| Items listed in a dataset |
------------------------------------------------------------------------
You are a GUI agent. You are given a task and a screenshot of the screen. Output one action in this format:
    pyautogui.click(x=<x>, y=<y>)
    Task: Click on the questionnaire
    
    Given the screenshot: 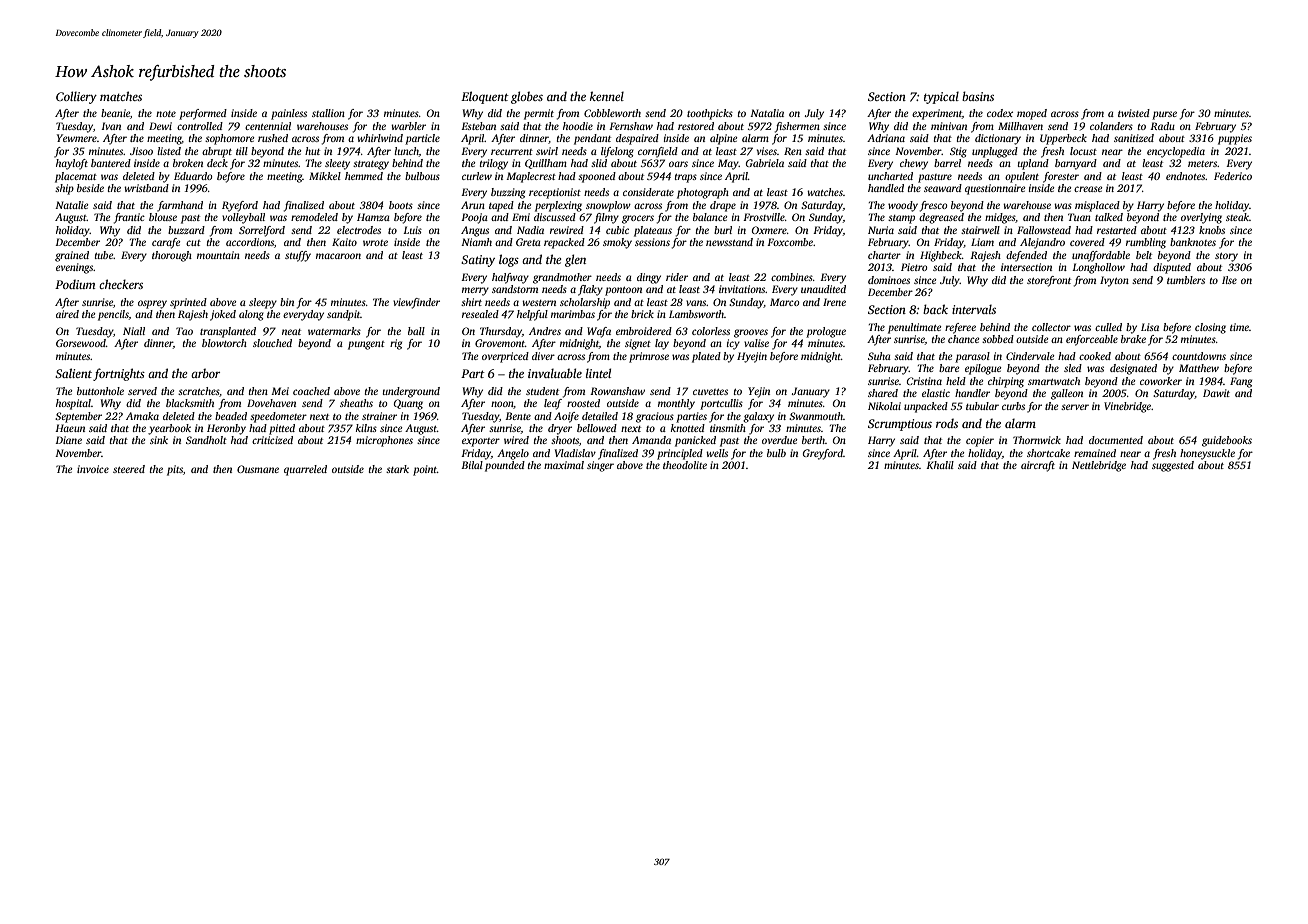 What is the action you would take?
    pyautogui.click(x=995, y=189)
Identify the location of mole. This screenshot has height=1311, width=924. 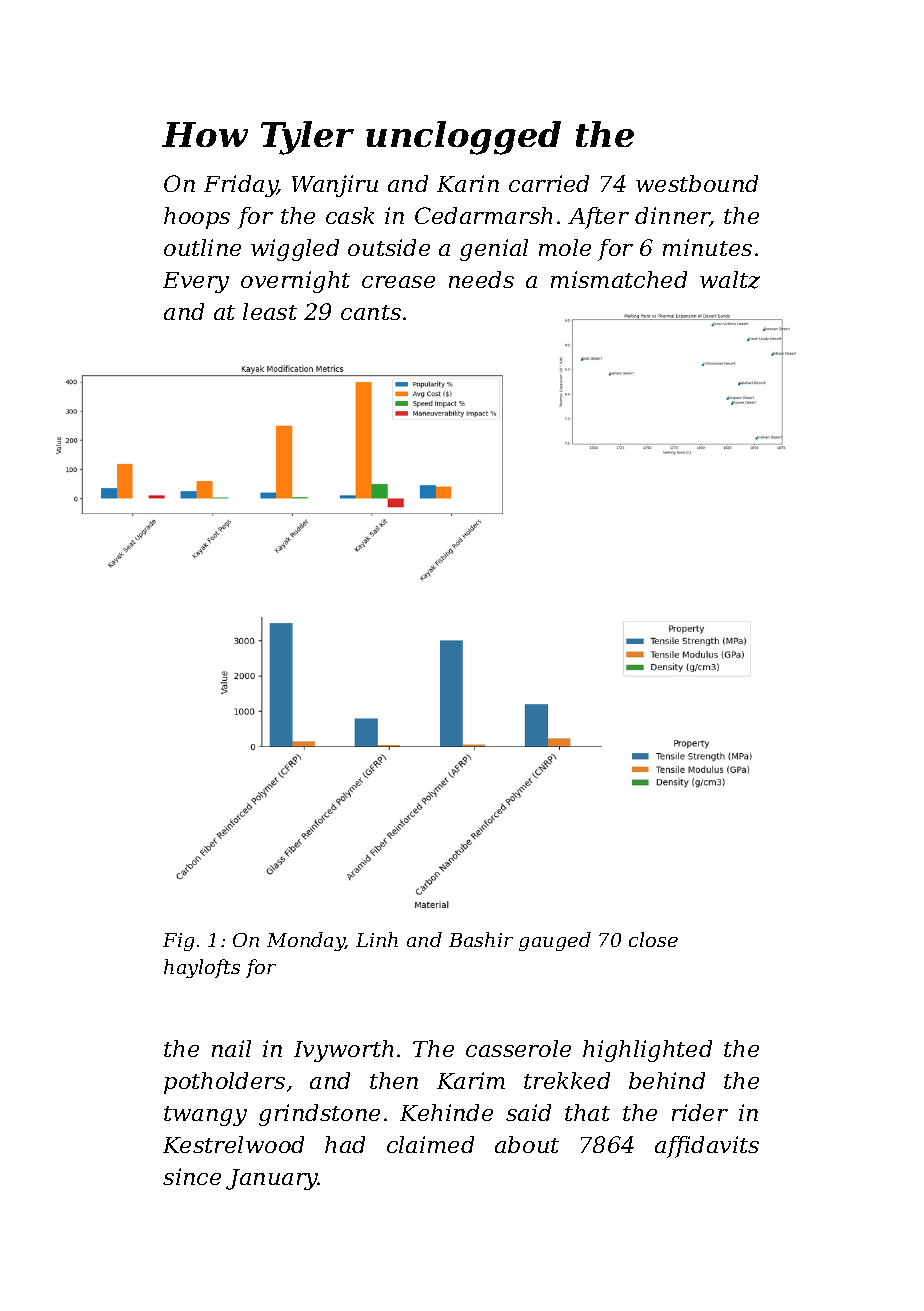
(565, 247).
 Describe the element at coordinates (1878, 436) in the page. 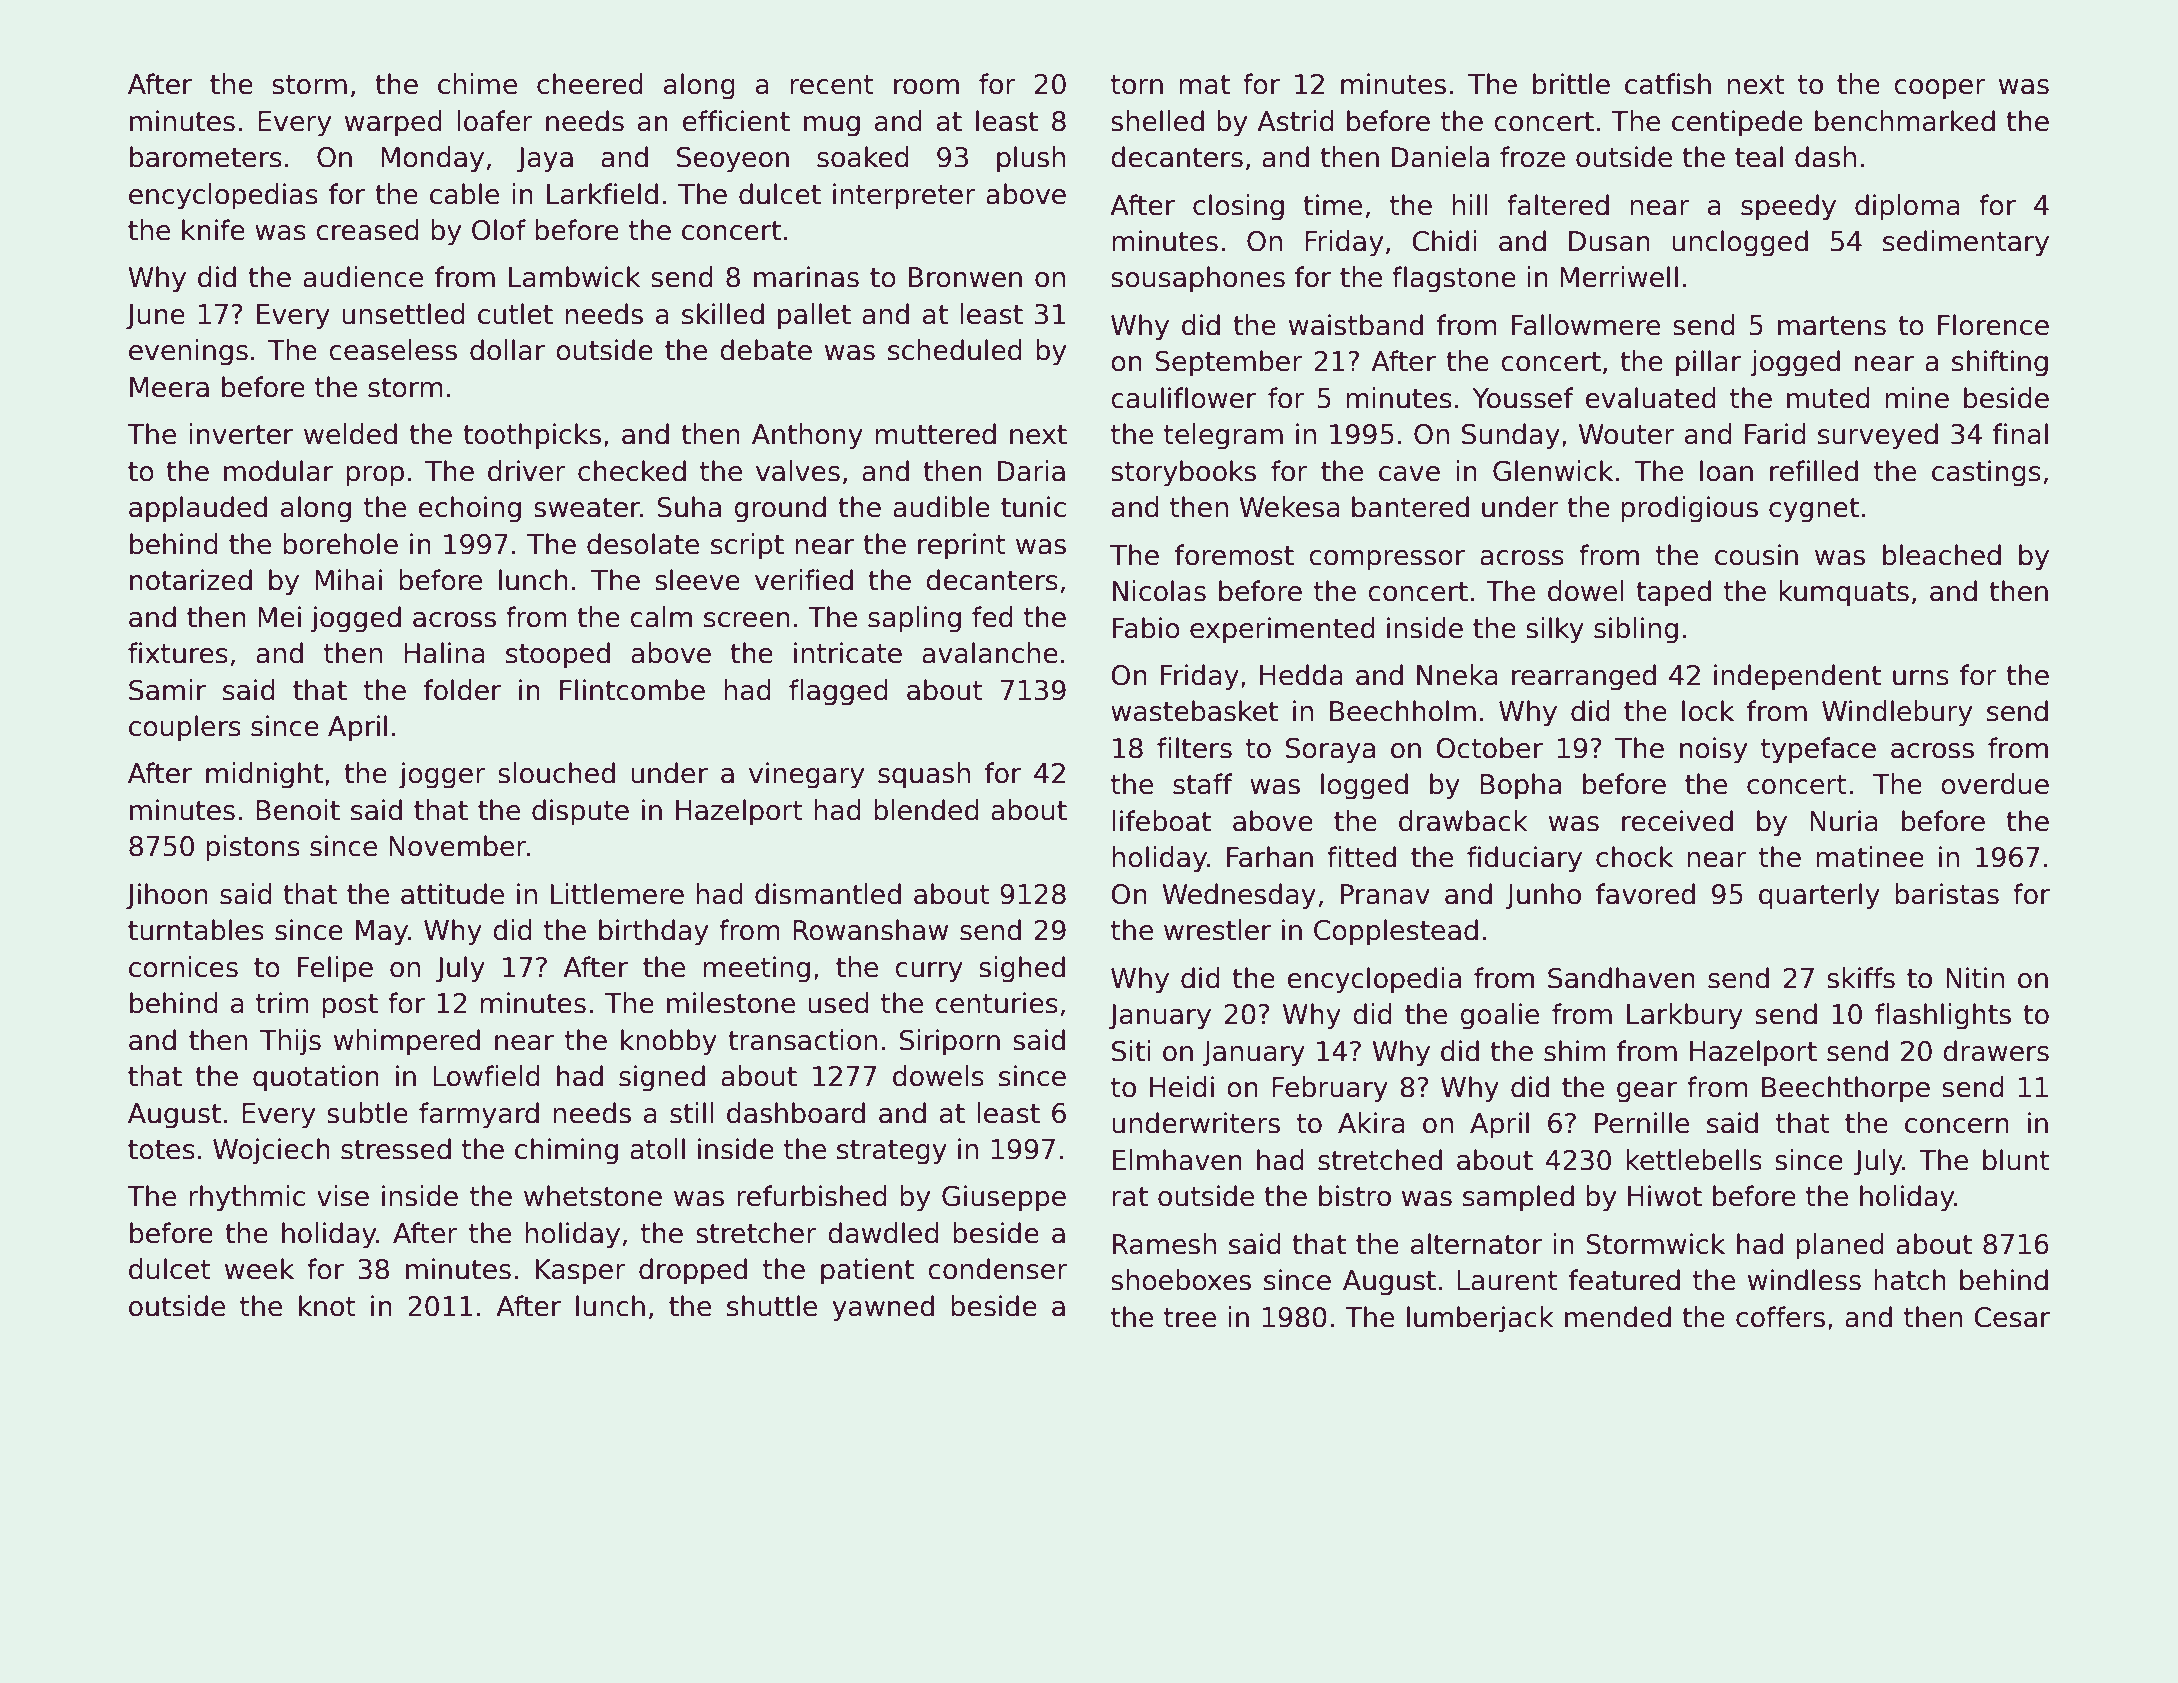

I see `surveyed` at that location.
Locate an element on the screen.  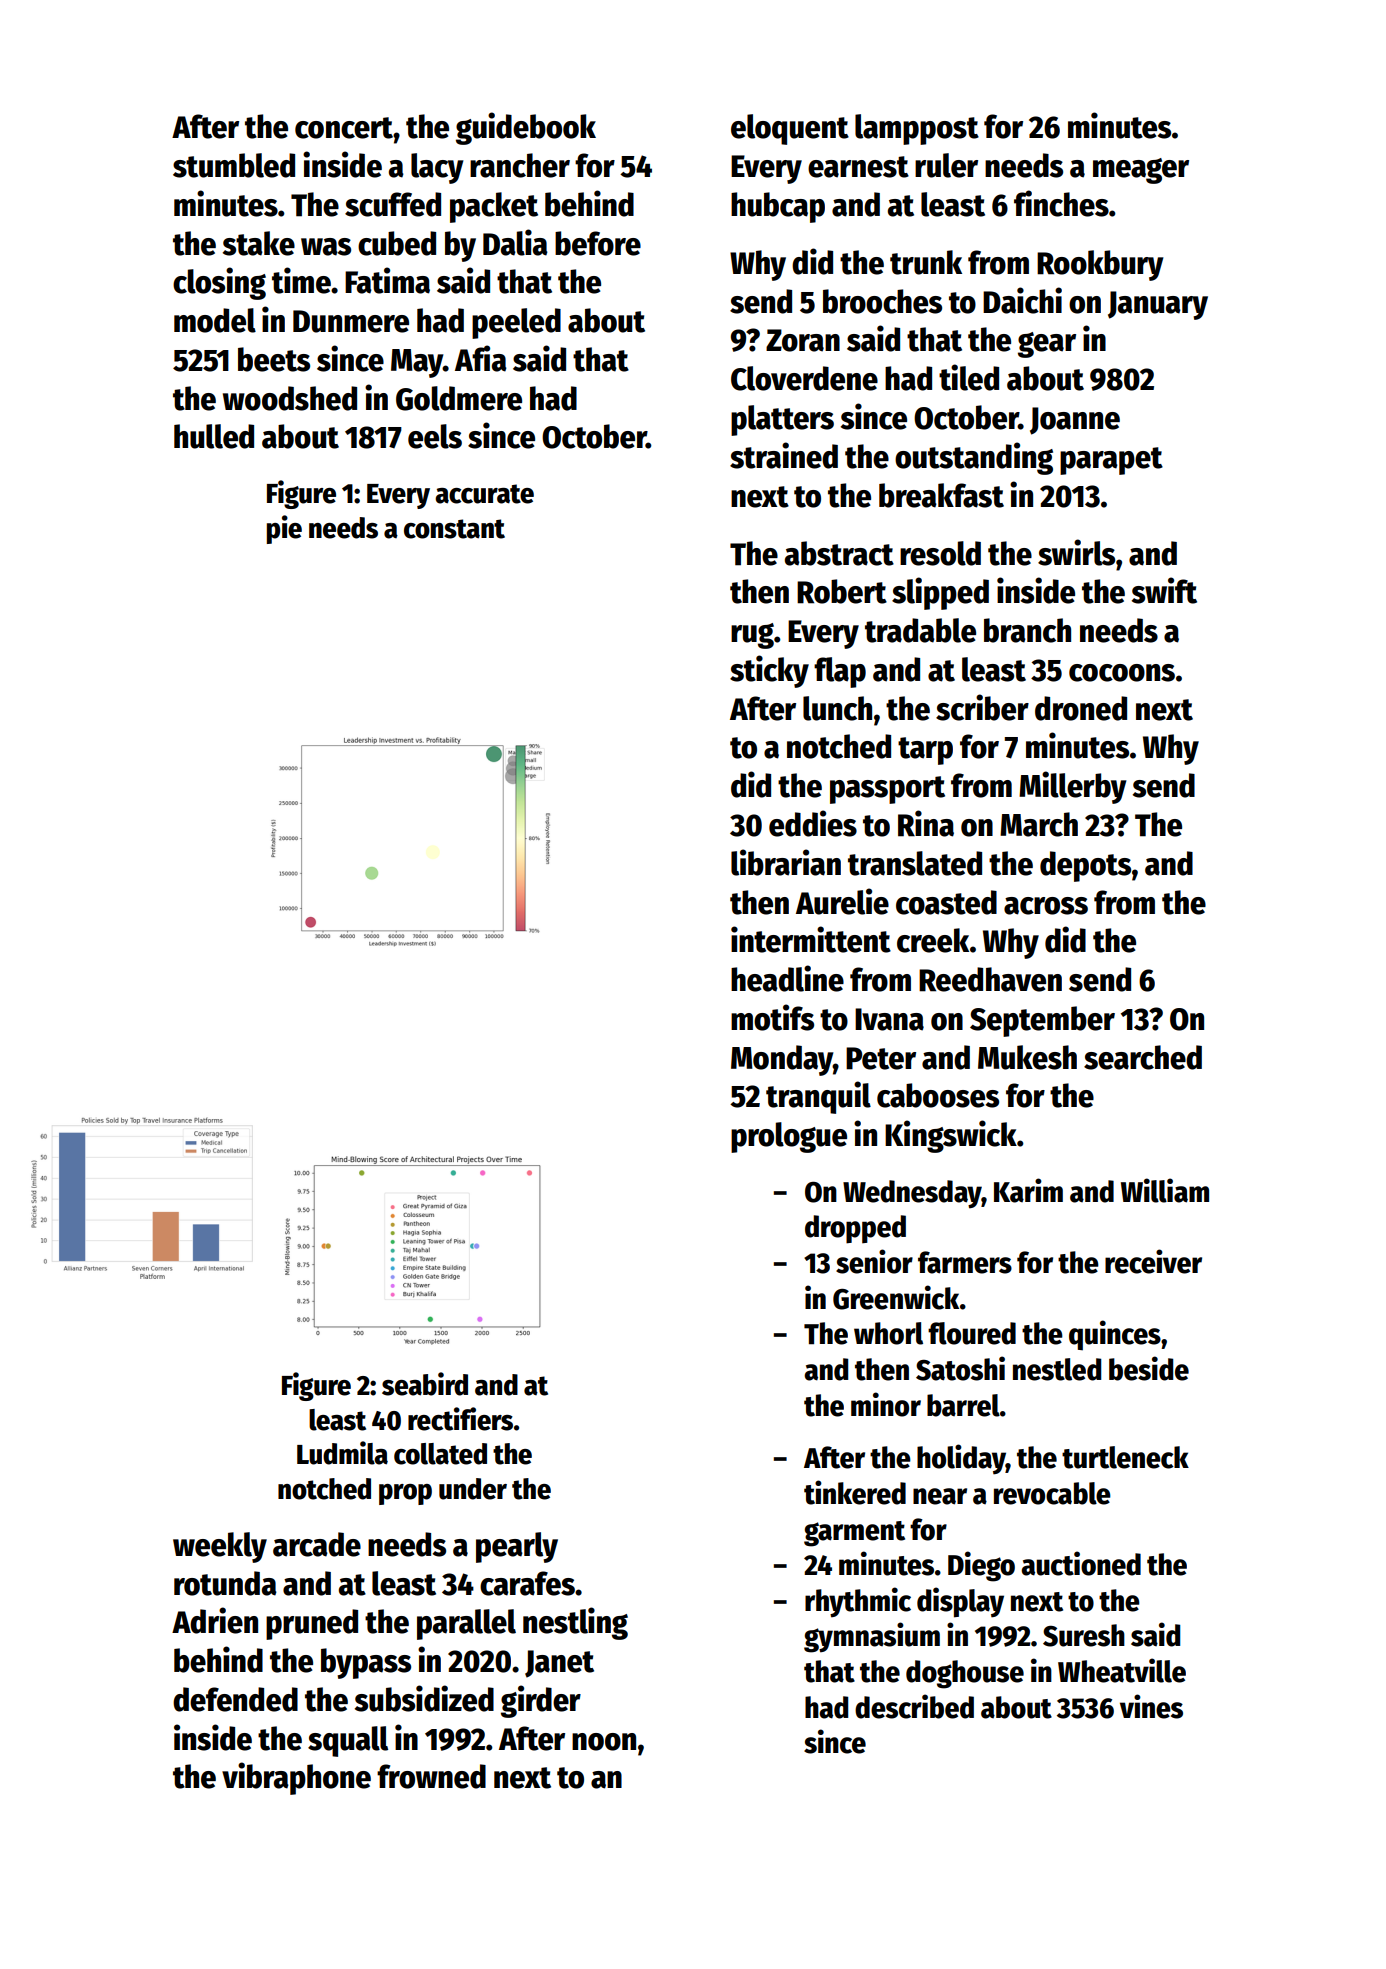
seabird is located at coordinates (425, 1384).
------------------------------------------------------------------------
Put the lines from the one containing "Identify the location" through the last line above into a numbered list, skipping blank lines. Omit the pictures.

1. Identify the location of mole. This screenshot has height=1311, width=924. 
2. (565, 247).
3.  Describe the element at coordinates (1878, 436) in the page. 
4. I see `surveyed` at that location.
5. Locate an element on the screen.  
6. seabird is located at coordinates (425, 1384).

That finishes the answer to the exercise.